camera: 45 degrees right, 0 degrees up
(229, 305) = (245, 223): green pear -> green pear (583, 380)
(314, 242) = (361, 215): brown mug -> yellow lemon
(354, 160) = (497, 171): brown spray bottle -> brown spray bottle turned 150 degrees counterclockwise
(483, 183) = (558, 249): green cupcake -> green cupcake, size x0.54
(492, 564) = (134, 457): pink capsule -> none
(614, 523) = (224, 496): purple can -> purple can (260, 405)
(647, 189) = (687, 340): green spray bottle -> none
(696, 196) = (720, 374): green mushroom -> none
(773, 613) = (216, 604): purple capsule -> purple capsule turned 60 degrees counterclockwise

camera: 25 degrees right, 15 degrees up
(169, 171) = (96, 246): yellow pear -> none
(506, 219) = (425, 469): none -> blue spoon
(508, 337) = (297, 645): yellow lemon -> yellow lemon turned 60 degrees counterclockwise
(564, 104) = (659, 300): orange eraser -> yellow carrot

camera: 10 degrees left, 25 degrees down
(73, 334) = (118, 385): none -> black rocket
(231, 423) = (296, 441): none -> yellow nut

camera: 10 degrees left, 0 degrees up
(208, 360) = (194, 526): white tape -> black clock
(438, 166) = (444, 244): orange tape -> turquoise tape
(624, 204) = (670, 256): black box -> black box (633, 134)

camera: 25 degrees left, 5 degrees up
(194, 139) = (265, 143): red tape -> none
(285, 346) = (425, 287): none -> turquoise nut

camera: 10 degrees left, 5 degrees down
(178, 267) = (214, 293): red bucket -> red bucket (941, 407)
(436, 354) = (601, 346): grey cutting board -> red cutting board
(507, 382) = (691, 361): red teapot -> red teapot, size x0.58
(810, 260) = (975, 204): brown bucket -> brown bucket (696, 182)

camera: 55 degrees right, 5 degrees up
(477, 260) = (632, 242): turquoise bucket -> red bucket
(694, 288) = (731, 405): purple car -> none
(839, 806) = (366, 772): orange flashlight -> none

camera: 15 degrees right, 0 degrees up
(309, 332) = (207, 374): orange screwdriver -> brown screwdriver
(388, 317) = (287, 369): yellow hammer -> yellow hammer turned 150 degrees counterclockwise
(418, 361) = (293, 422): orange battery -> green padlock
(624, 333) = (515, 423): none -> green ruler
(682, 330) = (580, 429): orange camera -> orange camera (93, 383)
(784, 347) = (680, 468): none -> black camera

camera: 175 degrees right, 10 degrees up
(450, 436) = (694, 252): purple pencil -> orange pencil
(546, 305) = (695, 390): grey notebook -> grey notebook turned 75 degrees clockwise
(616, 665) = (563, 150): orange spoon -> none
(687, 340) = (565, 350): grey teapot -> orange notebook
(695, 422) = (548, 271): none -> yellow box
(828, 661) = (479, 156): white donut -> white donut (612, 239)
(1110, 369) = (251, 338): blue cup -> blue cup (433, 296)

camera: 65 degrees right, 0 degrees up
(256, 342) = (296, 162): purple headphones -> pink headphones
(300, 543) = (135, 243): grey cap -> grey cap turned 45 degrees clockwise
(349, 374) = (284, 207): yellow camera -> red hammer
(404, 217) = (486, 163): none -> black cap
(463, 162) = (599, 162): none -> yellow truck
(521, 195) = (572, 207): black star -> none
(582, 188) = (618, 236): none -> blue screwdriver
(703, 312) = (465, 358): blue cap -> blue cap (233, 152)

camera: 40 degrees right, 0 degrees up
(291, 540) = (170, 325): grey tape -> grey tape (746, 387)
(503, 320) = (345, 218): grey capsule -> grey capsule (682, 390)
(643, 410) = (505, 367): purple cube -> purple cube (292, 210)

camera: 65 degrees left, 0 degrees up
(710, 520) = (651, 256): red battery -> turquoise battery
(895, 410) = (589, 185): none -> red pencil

════════

Your answer must consist solely of the lines above between the line holding "(169, 171) = (96, 246): yellow pear -> none" and the line holding "camera: 25 degrees left, 5 degrees up", inclusive, copied exactly.

■ EXERCISE RESPONSE
(169, 171) = (96, 246): yellow pear -> none
(506, 219) = (425, 469): none -> blue spoon
(508, 337) = (297, 645): yellow lemon -> yellow lemon turned 60 degrees counterclockwise
(564, 104) = (659, 300): orange eraser -> yellow carrot

camera: 10 degrees left, 25 degrees down
(73, 334) = (118, 385): none -> black rocket
(231, 423) = (296, 441): none -> yellow nut

camera: 10 degrees left, 0 degrees up
(208, 360) = (194, 526): white tape -> black clock
(438, 166) = (444, 244): orange tape -> turquoise tape
(624, 204) = (670, 256): black box -> black box (633, 134)

camera: 25 degrees left, 5 degrees up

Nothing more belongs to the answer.